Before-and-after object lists
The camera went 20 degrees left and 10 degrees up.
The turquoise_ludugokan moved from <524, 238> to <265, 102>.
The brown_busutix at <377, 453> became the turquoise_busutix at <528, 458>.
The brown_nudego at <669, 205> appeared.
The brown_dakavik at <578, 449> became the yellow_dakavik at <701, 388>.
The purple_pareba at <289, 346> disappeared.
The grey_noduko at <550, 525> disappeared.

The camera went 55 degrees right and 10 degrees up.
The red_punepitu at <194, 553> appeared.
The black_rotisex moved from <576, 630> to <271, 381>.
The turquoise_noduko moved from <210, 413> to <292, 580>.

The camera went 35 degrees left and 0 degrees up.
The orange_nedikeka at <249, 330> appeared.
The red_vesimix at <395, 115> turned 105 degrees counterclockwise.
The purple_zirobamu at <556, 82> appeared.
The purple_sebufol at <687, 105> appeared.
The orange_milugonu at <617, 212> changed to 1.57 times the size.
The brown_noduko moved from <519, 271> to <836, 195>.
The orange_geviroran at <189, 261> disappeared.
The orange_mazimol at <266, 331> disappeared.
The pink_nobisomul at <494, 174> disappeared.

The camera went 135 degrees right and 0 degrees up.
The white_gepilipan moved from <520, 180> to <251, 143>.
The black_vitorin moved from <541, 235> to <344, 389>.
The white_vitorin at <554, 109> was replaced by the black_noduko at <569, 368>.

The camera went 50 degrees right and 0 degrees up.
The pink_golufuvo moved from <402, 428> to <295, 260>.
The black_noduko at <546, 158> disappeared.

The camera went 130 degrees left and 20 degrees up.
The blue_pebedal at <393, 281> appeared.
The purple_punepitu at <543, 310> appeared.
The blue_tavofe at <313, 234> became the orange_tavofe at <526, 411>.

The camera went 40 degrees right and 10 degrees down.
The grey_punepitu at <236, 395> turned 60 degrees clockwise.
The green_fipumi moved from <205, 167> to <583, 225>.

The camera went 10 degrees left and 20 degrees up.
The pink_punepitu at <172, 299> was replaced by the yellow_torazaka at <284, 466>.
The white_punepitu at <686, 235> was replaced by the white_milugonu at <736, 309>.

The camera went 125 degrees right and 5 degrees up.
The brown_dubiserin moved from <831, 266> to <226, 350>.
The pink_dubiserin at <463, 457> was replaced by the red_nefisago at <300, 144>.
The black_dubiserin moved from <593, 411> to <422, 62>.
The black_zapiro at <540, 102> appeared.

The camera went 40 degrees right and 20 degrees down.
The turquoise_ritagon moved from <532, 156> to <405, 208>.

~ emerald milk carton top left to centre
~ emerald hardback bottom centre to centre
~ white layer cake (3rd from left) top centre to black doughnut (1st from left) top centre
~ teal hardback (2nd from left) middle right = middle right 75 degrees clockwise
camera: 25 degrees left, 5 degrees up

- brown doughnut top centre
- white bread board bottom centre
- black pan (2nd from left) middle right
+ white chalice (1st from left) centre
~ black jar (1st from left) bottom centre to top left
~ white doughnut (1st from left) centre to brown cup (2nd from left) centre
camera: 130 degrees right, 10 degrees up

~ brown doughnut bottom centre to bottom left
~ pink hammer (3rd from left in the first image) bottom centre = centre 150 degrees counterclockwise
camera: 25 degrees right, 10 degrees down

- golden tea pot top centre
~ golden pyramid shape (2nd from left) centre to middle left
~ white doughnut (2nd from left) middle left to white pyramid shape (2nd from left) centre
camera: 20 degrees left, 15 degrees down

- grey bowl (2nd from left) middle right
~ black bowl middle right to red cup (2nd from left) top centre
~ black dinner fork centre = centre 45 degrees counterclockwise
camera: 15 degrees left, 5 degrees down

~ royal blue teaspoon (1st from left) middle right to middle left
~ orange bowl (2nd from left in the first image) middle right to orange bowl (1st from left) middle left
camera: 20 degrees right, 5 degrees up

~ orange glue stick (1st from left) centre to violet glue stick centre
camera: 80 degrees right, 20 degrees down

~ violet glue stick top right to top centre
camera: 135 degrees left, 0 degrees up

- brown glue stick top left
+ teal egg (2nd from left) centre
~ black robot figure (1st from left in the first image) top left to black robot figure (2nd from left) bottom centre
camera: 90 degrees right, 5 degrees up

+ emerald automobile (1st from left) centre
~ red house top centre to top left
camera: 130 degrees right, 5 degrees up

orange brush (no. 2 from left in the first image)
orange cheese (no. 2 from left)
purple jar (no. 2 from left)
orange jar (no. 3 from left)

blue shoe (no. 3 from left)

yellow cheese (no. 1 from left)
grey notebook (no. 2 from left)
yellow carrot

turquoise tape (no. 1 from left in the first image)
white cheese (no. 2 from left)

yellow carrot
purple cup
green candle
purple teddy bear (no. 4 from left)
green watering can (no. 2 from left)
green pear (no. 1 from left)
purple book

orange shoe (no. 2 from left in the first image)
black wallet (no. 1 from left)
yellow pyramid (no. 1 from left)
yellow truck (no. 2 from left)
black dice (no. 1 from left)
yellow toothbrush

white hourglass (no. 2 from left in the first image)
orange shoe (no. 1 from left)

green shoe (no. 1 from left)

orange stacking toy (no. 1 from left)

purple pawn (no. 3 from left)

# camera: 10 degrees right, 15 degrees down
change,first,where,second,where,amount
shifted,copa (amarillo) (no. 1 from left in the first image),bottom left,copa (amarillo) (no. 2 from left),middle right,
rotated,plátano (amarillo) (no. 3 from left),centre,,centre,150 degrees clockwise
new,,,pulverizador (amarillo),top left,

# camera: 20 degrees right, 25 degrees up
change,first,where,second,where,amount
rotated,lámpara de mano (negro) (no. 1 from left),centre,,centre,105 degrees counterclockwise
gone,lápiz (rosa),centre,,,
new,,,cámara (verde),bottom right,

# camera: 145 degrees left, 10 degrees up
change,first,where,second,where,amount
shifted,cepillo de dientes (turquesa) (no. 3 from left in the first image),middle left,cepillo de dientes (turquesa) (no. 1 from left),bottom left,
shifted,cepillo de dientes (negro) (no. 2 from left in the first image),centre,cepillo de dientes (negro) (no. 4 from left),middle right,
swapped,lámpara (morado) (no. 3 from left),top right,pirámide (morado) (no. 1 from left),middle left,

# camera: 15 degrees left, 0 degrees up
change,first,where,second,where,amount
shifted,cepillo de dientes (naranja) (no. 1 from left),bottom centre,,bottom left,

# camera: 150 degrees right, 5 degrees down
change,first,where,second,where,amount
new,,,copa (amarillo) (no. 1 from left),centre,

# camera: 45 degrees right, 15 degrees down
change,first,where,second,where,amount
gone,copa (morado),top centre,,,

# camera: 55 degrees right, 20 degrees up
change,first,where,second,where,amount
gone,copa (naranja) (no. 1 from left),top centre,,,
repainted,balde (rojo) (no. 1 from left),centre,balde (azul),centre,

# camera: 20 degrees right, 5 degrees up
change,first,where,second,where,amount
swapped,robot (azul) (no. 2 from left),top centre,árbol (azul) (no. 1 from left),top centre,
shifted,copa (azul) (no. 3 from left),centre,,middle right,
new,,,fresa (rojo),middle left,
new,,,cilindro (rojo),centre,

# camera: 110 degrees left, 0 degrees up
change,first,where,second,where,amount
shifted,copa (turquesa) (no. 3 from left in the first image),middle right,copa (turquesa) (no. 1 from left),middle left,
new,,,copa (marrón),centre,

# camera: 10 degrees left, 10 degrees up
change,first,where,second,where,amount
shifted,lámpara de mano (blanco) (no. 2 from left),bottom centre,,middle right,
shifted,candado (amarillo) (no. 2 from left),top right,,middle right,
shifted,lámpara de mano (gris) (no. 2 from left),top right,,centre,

## WHAT TO PRODUCE
The expected answer is every line in the data above that carries the string "hardback".

## WRITTEN RESPONSE
~ emerald hardback bottom centre to centre
~ teal hardback (2nd from left) middle right = middle right 75 degrees clockwise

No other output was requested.